**Required work**. Somewhere below are a line with "lime tile H2:I3" and a later line with "black cone D1 level 1 -> black cone". Output exactly those lines and all lines between them.

**Scene edit records**.
★ ★ ★ ★ ★

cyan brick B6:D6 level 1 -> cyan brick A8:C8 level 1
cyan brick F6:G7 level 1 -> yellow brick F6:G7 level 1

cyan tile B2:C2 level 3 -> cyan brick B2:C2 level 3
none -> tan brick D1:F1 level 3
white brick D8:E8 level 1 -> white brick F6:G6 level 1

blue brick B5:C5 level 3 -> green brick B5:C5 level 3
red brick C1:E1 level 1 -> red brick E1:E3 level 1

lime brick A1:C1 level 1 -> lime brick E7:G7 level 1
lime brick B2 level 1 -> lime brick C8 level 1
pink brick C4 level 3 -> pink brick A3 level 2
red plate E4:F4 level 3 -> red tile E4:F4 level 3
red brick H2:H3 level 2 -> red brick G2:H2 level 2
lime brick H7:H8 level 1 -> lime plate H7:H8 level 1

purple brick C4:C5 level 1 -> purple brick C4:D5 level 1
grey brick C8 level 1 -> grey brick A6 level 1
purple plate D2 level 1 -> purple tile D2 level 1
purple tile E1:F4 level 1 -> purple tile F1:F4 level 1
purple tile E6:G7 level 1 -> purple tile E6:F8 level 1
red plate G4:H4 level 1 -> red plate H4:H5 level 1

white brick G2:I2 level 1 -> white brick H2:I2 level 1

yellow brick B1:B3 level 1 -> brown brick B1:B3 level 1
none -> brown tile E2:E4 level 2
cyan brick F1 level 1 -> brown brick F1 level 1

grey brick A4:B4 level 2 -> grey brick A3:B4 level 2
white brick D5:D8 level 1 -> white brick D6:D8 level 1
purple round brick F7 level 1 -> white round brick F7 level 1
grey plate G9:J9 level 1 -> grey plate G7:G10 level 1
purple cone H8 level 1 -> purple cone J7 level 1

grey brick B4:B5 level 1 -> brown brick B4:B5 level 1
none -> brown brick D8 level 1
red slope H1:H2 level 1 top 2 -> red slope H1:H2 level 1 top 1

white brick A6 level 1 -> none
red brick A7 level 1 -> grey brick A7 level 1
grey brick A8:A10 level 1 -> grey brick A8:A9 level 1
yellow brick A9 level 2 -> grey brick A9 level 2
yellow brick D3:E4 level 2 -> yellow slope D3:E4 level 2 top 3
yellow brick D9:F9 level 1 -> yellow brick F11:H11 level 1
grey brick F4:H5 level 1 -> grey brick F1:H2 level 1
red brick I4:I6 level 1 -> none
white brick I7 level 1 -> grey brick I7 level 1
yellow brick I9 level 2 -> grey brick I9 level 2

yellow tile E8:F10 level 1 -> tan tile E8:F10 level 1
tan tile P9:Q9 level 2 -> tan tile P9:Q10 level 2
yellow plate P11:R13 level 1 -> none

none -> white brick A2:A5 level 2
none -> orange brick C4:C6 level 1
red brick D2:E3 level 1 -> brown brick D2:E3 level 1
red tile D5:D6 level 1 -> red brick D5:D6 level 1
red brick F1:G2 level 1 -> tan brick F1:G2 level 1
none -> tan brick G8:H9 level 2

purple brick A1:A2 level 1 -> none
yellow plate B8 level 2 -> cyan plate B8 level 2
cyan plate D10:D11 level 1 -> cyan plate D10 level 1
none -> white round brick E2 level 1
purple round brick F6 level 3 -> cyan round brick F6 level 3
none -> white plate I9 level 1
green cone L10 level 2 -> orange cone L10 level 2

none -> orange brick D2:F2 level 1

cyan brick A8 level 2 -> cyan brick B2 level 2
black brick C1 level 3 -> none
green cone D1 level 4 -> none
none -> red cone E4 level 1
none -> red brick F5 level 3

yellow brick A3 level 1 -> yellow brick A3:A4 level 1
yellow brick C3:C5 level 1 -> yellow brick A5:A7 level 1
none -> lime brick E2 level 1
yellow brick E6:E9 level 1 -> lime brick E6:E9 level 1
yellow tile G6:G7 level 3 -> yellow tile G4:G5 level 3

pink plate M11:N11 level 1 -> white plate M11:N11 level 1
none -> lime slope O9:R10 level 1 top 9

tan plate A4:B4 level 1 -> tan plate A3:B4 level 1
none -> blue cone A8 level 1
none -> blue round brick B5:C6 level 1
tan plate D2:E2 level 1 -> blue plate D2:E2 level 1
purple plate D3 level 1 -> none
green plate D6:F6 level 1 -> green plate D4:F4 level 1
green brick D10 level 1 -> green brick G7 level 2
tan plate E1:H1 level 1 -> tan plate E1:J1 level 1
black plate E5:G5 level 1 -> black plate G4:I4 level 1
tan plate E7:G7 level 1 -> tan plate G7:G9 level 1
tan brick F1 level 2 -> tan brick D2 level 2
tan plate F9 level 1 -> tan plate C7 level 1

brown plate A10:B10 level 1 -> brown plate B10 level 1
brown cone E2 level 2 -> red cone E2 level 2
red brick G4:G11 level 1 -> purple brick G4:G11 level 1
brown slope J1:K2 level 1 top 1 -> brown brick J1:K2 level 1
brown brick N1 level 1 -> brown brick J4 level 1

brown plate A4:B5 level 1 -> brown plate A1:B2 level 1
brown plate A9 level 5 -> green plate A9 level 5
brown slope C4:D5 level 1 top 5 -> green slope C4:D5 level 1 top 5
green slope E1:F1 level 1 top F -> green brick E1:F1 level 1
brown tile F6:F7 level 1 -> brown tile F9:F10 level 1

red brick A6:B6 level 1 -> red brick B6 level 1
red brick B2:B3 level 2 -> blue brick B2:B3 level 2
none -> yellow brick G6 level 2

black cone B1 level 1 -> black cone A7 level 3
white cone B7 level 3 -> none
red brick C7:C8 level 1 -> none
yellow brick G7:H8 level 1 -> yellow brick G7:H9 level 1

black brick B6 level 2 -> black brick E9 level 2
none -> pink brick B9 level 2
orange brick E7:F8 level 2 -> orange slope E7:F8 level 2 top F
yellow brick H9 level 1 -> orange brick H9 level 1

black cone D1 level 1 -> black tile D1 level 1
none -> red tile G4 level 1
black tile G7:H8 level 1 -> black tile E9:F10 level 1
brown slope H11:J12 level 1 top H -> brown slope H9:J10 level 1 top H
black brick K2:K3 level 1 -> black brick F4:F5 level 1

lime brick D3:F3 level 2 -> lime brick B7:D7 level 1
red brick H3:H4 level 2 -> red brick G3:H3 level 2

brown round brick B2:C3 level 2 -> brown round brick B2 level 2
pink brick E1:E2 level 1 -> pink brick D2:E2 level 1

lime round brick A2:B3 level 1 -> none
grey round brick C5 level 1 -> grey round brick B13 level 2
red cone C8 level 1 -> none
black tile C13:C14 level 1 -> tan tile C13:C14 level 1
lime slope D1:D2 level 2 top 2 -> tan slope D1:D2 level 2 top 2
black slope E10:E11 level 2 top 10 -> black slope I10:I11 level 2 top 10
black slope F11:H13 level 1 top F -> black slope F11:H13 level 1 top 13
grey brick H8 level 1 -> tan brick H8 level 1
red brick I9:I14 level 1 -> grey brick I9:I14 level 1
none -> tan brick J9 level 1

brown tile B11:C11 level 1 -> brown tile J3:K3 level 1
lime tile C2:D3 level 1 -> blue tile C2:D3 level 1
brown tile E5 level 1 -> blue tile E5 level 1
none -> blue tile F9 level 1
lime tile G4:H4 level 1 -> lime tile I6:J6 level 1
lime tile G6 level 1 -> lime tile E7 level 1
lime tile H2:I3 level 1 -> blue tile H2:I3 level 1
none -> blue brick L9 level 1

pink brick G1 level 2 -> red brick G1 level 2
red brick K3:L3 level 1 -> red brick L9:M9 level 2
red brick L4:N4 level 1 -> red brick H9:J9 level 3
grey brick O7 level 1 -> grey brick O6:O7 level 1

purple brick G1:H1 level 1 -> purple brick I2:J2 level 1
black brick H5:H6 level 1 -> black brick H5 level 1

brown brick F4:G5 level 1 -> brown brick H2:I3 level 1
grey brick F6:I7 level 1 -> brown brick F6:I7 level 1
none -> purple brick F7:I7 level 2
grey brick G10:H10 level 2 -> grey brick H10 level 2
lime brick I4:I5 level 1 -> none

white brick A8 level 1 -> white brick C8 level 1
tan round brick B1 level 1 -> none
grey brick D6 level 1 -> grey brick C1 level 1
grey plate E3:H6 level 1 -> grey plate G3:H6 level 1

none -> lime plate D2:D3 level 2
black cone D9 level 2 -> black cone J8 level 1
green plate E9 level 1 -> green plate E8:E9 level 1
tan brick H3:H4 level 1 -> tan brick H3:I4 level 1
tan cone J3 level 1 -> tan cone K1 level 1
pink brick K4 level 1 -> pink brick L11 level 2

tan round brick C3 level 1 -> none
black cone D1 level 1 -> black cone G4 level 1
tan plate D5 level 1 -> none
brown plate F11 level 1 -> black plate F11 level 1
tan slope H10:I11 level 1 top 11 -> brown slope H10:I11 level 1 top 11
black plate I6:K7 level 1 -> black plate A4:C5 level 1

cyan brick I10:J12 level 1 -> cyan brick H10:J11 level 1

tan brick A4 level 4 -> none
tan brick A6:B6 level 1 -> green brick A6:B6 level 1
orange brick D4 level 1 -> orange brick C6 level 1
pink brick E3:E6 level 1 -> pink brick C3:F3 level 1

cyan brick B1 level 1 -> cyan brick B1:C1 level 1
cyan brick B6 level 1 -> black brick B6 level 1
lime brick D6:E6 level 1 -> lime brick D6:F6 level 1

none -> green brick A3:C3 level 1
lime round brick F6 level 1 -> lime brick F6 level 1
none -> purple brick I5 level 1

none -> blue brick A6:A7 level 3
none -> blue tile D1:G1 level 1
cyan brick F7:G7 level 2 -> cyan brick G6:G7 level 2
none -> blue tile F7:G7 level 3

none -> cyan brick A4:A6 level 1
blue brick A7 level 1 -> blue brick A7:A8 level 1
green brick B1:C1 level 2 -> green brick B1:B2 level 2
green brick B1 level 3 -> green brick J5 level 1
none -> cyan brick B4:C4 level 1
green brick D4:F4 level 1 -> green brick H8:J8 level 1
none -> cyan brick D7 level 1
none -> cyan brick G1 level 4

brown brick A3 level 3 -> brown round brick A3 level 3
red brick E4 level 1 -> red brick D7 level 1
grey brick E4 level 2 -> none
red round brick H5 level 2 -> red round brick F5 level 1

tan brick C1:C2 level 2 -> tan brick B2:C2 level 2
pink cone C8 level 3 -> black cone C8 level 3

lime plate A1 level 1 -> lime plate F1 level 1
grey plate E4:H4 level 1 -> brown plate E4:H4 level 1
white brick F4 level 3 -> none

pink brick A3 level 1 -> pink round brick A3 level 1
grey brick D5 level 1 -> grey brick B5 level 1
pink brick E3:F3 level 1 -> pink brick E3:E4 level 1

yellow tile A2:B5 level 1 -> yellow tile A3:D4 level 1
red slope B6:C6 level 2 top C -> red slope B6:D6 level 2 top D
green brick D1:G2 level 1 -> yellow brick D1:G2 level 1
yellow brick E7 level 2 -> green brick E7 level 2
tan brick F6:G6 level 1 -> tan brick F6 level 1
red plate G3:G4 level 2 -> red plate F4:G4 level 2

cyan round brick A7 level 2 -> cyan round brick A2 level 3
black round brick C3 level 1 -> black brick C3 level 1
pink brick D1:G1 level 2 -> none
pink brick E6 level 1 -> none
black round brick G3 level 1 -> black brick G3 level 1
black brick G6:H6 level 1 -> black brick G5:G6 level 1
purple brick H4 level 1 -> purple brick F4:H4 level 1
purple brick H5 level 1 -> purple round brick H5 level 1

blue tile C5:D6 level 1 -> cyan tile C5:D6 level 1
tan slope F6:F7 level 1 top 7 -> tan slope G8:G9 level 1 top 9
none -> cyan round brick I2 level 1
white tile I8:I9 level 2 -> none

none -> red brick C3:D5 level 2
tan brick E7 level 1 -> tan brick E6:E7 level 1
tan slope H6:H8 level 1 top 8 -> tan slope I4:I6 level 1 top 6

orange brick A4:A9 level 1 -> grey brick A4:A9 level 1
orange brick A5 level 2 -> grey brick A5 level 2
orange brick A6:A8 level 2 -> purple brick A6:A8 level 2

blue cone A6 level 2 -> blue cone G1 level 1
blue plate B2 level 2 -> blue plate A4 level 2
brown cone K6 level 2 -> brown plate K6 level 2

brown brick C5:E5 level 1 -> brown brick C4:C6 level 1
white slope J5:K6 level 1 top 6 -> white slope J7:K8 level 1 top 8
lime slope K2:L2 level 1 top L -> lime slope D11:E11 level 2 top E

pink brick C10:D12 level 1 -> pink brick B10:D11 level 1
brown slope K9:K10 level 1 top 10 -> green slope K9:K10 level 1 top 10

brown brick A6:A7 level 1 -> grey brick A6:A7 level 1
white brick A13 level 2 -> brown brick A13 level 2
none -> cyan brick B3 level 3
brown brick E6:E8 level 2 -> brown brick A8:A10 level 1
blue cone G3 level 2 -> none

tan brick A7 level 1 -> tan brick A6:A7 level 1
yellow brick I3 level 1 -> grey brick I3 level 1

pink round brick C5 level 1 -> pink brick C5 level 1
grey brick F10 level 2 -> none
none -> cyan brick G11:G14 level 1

★ ★ ★ ★ ★

**Reply**.
lime tile H2:I3 level 1 -> blue tile H2:I3 level 1
none -> blue brick L9 level 1

pink brick G1 level 2 -> red brick G1 level 2
red brick K3:L3 level 1 -> red brick L9:M9 level 2
red brick L4:N4 level 1 -> red brick H9:J9 level 3
grey brick O7 level 1 -> grey brick O6:O7 level 1

purple brick G1:H1 level 1 -> purple brick I2:J2 level 1
black brick H5:H6 level 1 -> black brick H5 level 1

brown brick F4:G5 level 1 -> brown brick H2:I3 level 1
grey brick F6:I7 level 1 -> brown brick F6:I7 level 1
none -> purple brick F7:I7 level 2
grey brick G10:H10 level 2 -> grey brick H10 level 2
lime brick I4:I5 level 1 -> none

white brick A8 level 1 -> white brick C8 level 1
tan round brick B1 level 1 -> none
grey brick D6 level 1 -> grey brick C1 level 1
grey plate E3:H6 level 1 -> grey plate G3:H6 level 1

none -> lime plate D2:D3 level 2
black cone D9 level 2 -> black cone J8 level 1
green plate E9 level 1 -> green plate E8:E9 level 1
tan brick H3:H4 level 1 -> tan brick H3:I4 level 1
tan cone J3 level 1 -> tan cone K1 level 1
pink brick K4 level 1 -> pink brick L11 level 2

tan round brick C3 level 1 -> none
black cone D1 level 1 -> black cone G4 level 1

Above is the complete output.